**WHAT TO PRODUCE**
Your reply should reproduce each entry exactly and contain no pictures.

= = = =

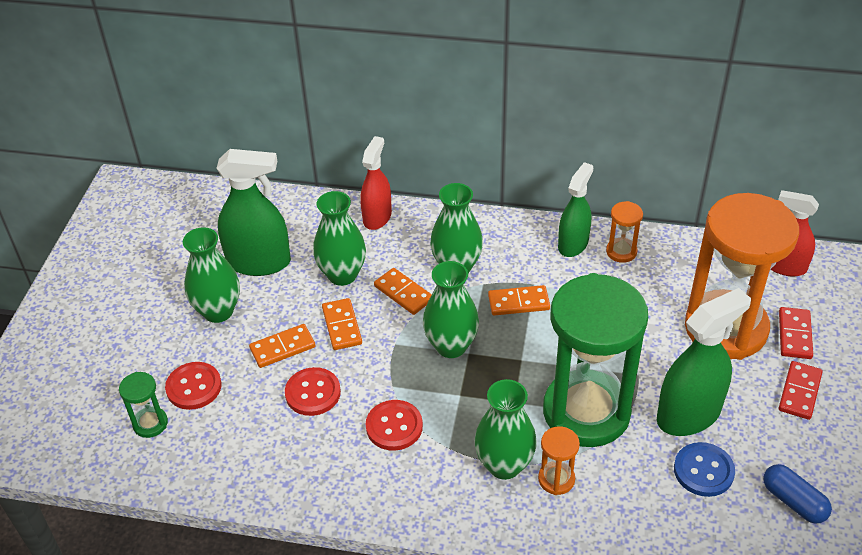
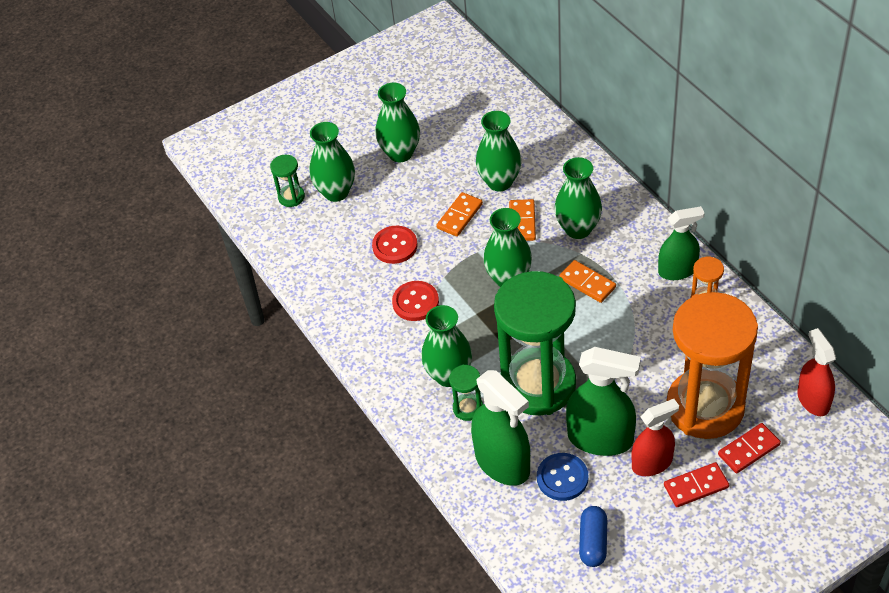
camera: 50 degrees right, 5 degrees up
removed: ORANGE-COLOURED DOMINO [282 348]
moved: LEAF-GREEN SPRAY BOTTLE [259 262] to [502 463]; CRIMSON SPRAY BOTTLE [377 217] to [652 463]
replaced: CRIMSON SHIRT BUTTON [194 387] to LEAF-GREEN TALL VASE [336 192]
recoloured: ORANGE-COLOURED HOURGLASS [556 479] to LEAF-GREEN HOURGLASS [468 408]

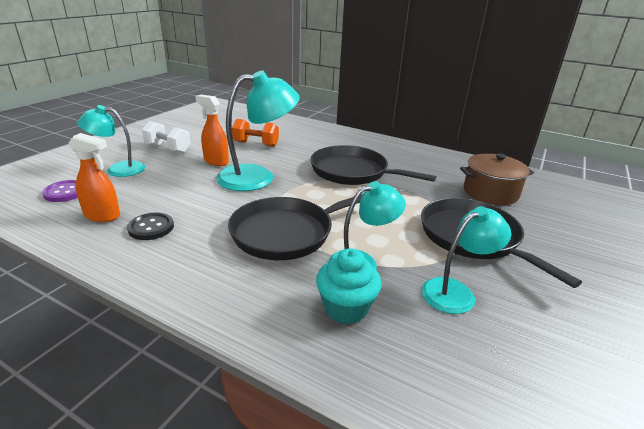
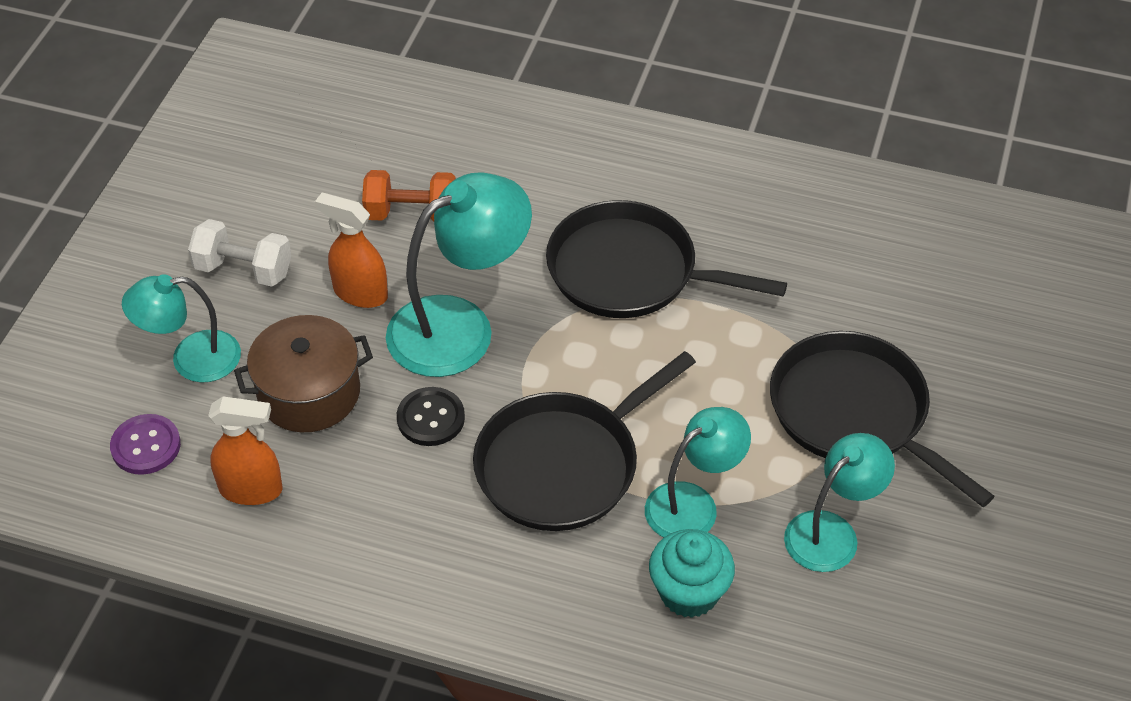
camera: 10 degrees left, 20 degrees up
moved: BLACK SHIRT BUTTON [151 227] to [431 418]; RUSSET COOKING POT [490 192] to [309 393]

= = = =

**TASK RESPONSE**
camera: 50 degrees right, 5 degrees up
removed: ORANGE-COLOURED DOMINO [282 348]
moved: LEAF-GREEN SPRAY BOTTLE [259 262] to [502 463]; CRIMSON SPRAY BOTTLE [377 217] to [652 463]
replaced: CRIMSON SHIRT BUTTON [194 387] to LEAF-GREEN TALL VASE [336 192]
recoloured: ORANGE-COLOURED HOURGLASS [556 479] to LEAF-GREEN HOURGLASS [468 408]

camera: 10 degrees left, 20 degrees up
moved: BLACK SHIRT BUTTON [151 227] to [431 418]; RUSSET COOKING POT [490 192] to [309 393]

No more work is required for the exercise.